> [Exercise objective]:
Count the lines in the items below that contain the string "instrumentName". Reply with the number alone.

> [Input rows]:
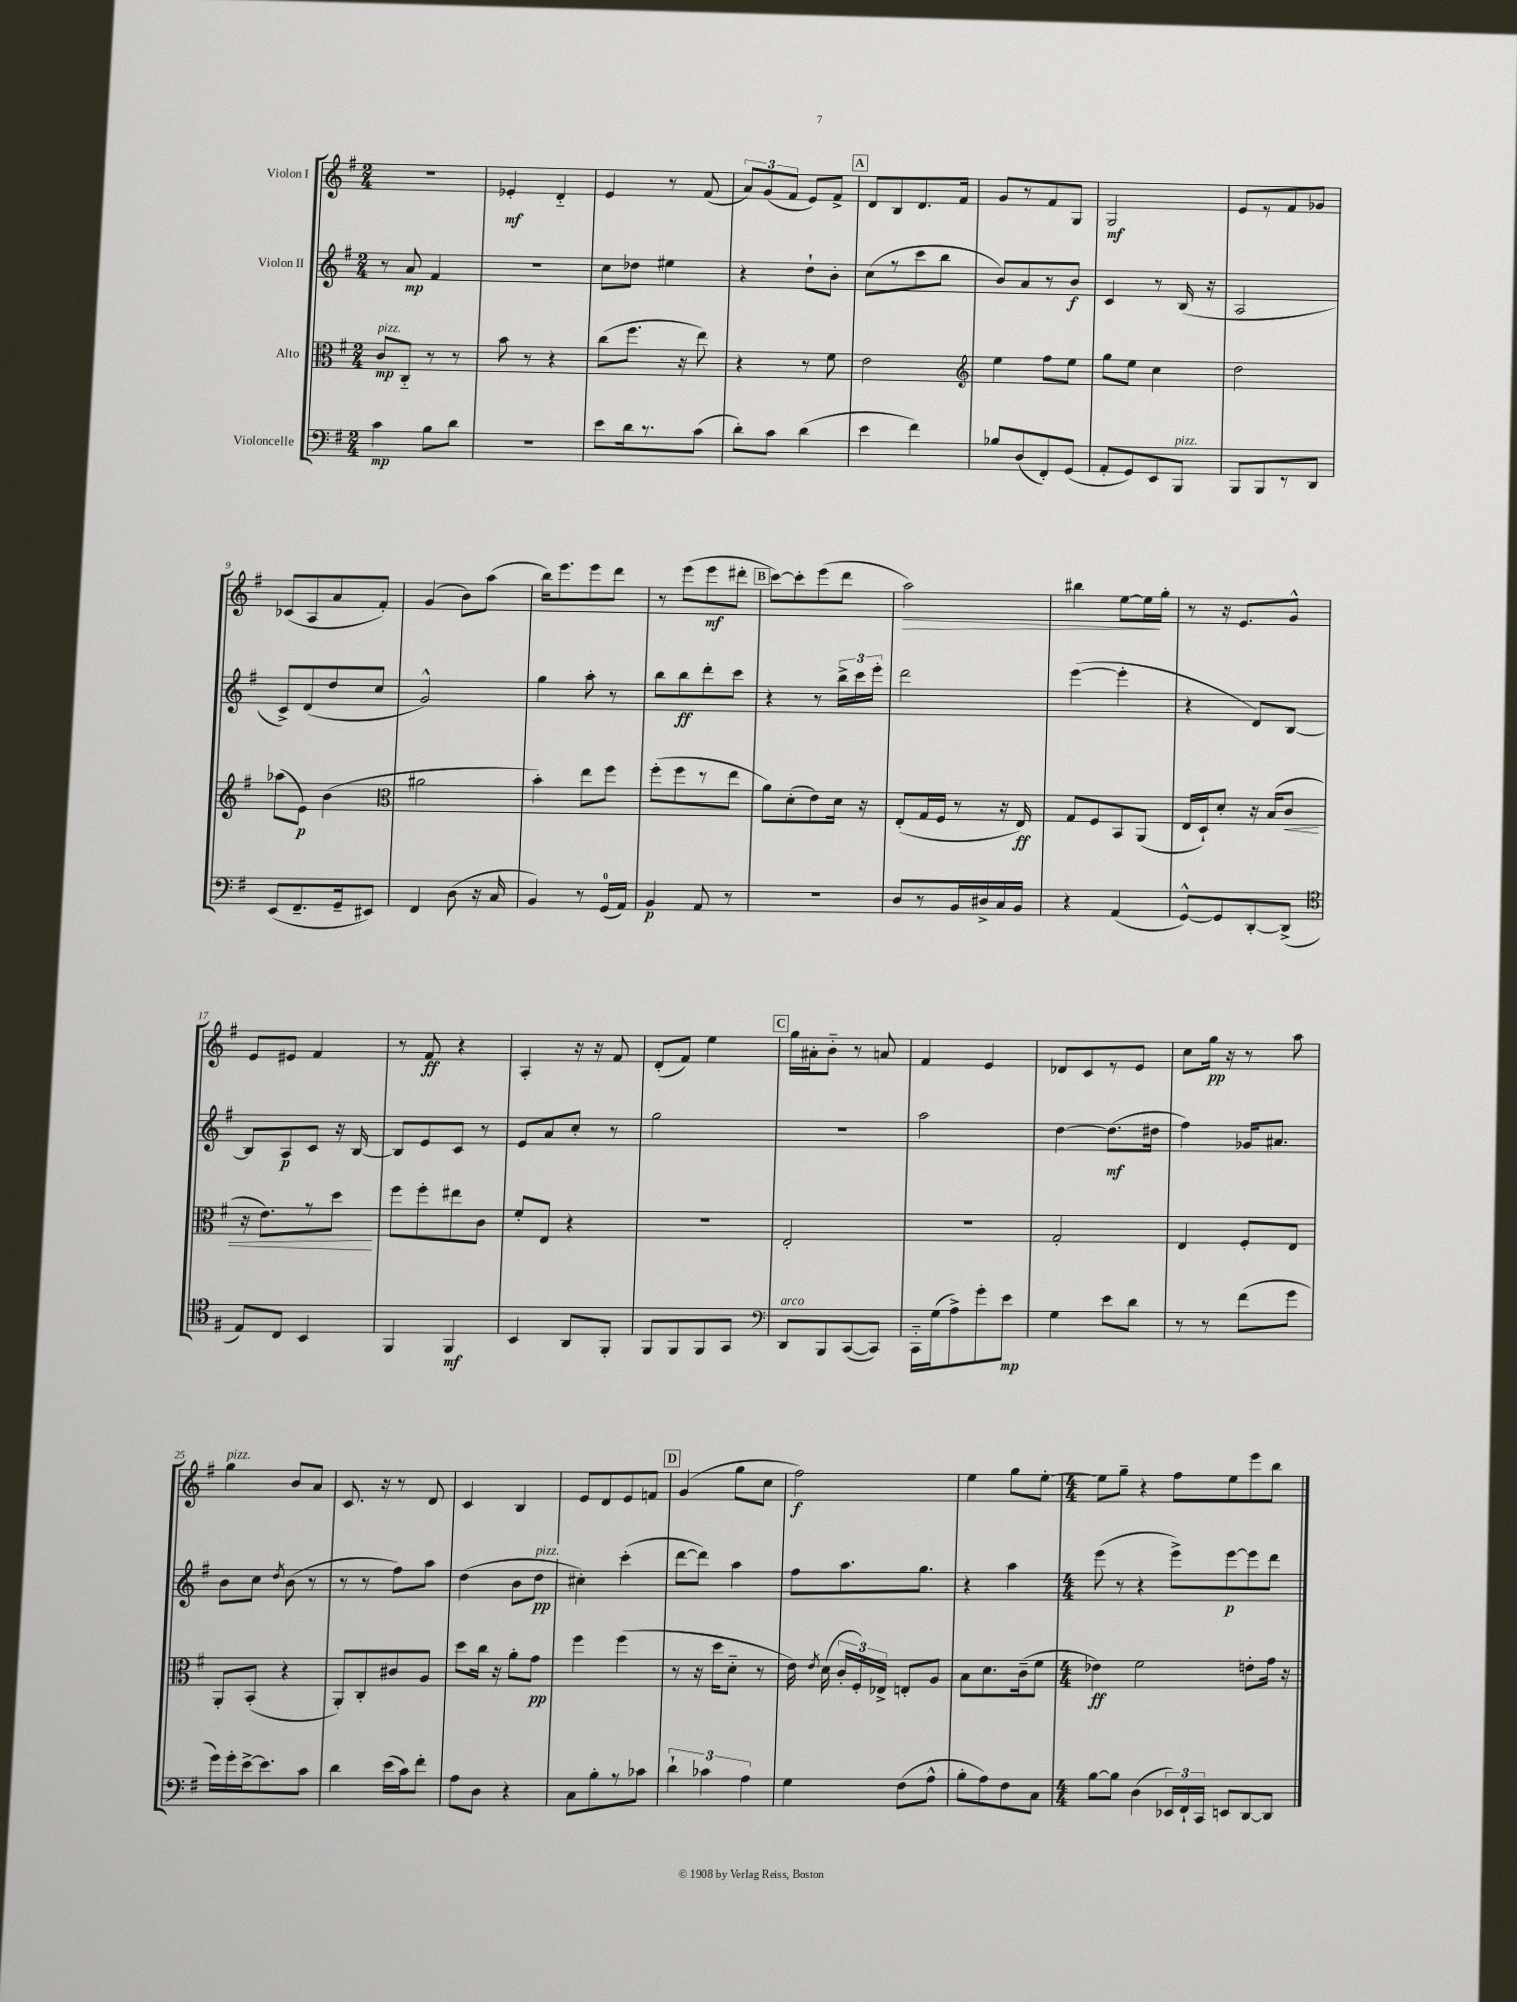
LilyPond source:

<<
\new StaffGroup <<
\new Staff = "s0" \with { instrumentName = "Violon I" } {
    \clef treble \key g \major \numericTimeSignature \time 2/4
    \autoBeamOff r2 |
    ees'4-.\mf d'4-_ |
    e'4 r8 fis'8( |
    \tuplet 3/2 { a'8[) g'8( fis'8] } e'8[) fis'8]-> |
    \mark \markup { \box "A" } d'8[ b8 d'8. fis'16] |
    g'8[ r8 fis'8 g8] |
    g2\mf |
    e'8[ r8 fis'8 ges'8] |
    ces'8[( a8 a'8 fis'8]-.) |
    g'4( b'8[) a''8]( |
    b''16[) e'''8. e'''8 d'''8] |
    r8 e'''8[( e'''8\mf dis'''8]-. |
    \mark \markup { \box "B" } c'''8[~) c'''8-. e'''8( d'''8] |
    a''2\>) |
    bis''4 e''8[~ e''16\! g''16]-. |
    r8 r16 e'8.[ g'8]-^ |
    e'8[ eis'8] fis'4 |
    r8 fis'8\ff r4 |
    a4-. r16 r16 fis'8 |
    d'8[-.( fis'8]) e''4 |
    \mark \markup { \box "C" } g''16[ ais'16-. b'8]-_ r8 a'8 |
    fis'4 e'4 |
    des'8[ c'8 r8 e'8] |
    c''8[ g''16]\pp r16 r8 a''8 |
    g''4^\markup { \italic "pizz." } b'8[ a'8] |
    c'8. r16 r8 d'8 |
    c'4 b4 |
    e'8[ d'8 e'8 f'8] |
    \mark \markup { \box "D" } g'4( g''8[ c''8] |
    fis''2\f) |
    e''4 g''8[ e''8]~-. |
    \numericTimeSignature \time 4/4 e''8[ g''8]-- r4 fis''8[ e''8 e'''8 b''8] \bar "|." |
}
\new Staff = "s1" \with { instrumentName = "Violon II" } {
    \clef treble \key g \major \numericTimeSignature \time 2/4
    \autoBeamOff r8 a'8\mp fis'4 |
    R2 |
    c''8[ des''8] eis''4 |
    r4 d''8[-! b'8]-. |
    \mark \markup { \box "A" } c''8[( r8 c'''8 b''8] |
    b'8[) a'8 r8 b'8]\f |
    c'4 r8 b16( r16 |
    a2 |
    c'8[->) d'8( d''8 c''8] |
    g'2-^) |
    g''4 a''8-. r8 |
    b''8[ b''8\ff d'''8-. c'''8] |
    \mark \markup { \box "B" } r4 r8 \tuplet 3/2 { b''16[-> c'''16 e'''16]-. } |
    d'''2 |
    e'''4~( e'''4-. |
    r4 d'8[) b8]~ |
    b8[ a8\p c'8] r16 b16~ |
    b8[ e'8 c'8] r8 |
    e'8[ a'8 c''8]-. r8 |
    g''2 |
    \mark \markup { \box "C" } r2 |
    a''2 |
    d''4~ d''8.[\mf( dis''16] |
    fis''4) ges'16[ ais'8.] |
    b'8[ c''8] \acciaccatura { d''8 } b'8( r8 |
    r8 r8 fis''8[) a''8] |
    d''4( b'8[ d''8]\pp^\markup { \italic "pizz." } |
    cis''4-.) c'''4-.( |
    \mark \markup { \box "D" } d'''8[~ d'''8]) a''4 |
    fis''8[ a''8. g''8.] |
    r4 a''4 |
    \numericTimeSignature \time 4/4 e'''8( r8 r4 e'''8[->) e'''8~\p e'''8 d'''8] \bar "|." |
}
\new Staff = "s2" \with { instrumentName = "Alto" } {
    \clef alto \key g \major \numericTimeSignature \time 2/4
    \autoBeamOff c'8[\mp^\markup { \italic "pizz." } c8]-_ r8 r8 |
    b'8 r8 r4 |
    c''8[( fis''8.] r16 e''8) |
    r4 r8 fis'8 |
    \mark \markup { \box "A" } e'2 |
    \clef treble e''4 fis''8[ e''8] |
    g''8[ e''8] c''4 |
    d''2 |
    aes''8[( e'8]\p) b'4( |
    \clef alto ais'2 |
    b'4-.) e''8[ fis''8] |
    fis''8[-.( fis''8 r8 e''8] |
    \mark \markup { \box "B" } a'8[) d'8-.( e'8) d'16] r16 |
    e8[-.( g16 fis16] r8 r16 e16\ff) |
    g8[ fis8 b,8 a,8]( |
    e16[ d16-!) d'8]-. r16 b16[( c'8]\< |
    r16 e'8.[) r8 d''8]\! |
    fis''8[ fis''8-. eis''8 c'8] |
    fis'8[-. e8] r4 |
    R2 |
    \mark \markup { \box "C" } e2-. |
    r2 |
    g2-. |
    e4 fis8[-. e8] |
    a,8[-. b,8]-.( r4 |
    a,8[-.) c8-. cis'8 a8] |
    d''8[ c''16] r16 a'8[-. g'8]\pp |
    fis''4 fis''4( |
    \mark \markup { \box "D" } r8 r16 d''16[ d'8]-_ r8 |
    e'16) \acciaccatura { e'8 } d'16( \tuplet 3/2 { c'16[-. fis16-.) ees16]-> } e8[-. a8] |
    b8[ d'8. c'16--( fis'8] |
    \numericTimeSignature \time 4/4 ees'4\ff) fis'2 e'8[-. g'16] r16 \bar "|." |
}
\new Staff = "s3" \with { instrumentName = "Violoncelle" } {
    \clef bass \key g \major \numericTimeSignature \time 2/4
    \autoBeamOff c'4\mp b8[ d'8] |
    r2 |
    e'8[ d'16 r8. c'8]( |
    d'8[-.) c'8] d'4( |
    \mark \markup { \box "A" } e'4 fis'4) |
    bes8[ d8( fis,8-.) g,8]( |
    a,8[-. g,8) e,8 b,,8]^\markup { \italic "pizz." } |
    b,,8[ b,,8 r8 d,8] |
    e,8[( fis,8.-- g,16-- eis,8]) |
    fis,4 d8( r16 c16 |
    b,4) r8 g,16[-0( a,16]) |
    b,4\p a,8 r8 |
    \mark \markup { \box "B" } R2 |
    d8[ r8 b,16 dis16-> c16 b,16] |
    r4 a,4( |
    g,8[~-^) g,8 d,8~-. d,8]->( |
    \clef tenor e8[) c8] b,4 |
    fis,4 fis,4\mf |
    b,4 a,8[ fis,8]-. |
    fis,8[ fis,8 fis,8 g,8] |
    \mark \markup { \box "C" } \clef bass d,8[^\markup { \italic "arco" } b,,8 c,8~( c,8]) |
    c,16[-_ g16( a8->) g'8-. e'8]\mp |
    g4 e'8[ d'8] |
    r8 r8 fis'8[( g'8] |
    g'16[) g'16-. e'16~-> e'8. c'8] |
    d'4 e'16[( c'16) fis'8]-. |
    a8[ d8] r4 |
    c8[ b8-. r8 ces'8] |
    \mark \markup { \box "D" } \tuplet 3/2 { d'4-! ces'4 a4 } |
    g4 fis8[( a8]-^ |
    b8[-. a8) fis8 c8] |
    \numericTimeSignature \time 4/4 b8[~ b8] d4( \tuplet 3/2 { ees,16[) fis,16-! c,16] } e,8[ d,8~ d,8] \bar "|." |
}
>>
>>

...

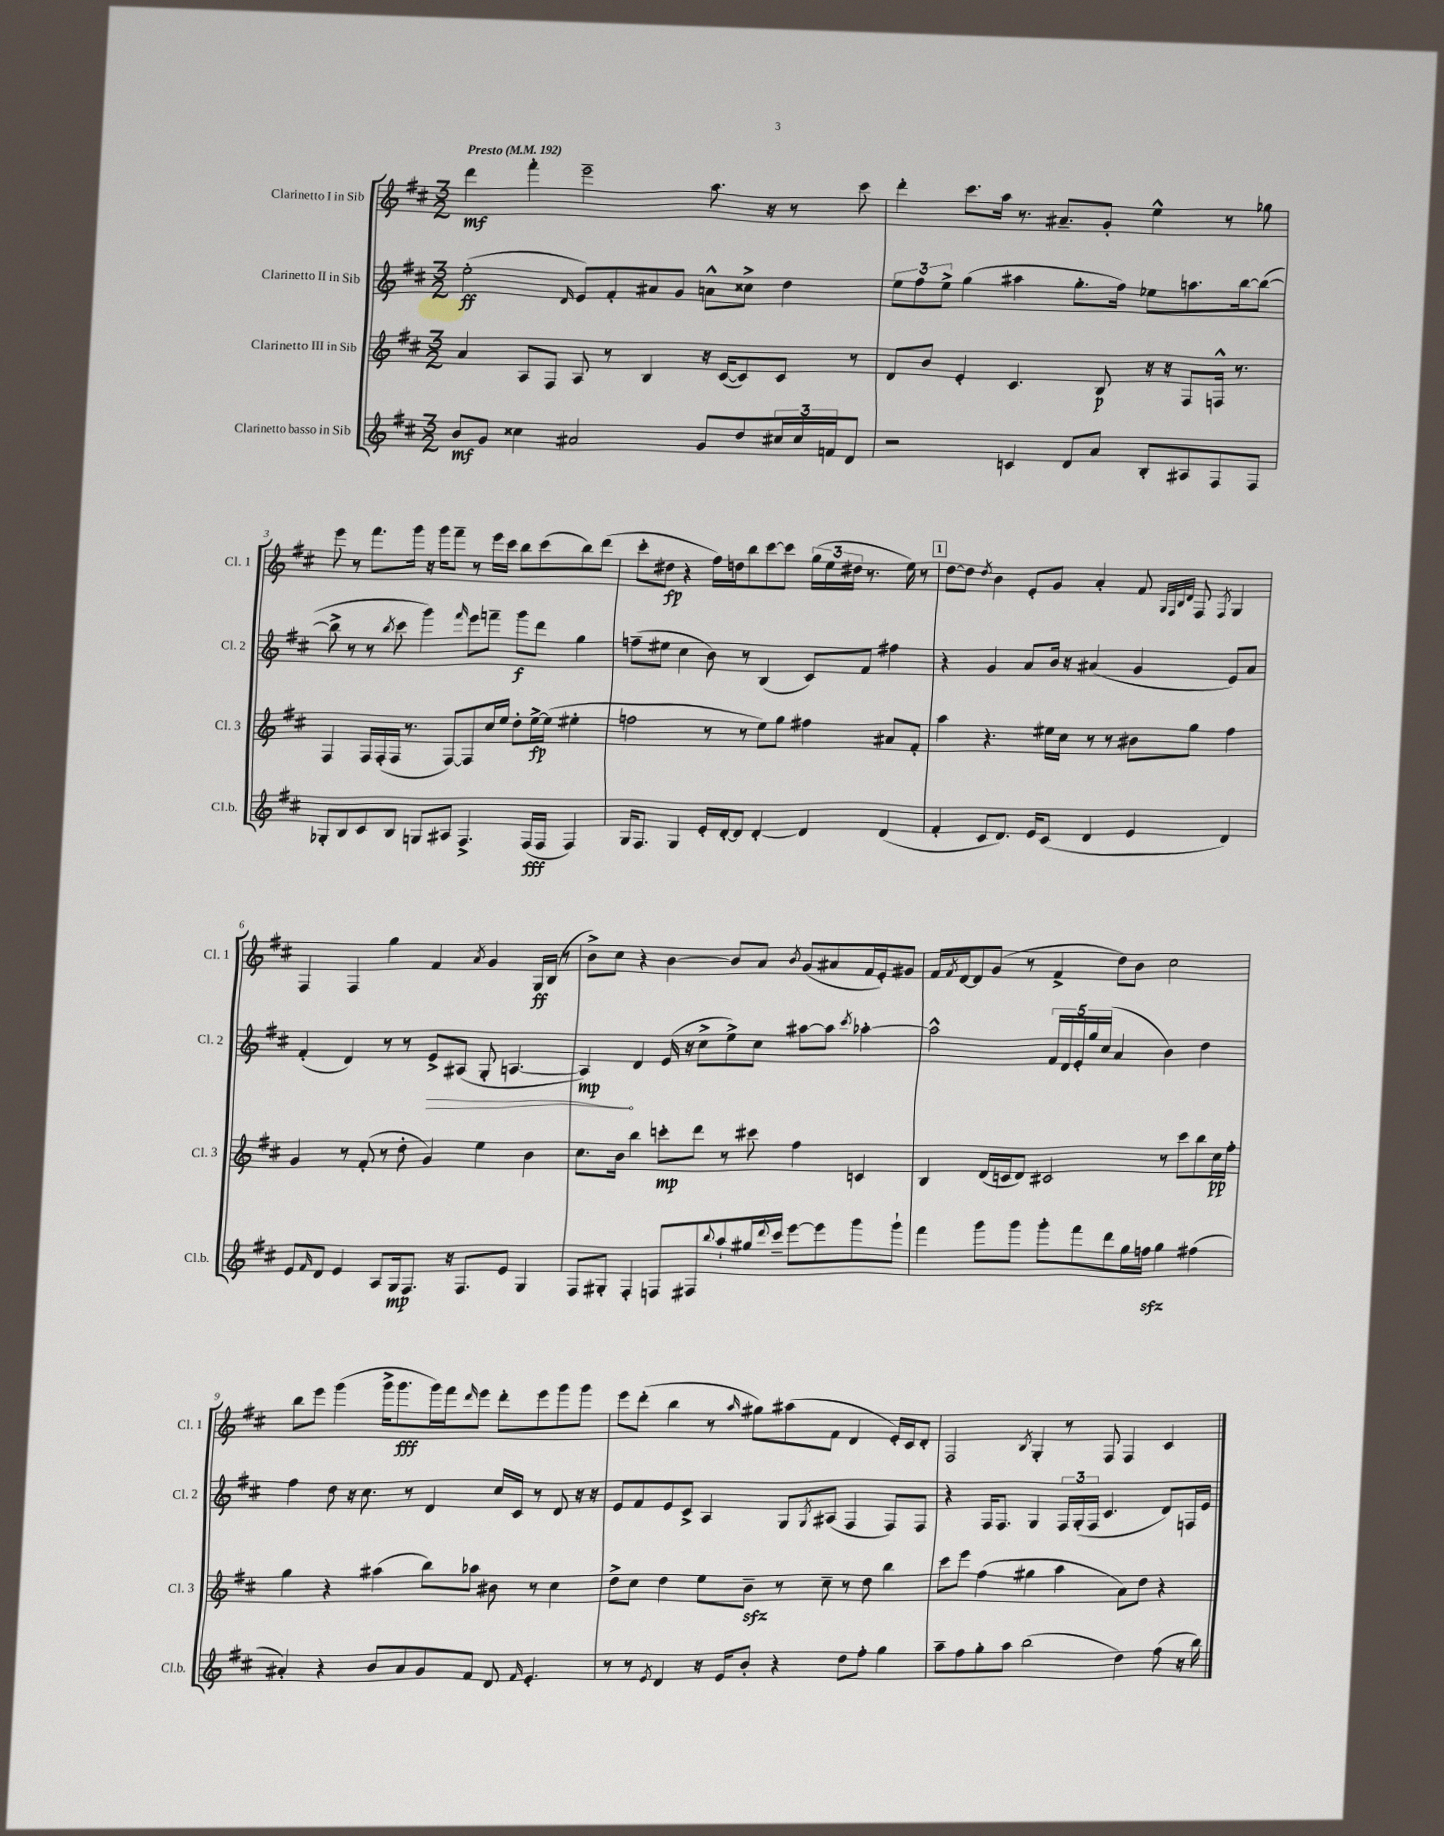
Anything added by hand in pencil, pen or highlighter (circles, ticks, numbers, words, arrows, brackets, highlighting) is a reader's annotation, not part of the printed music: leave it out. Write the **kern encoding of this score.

> [Result of the task]:
4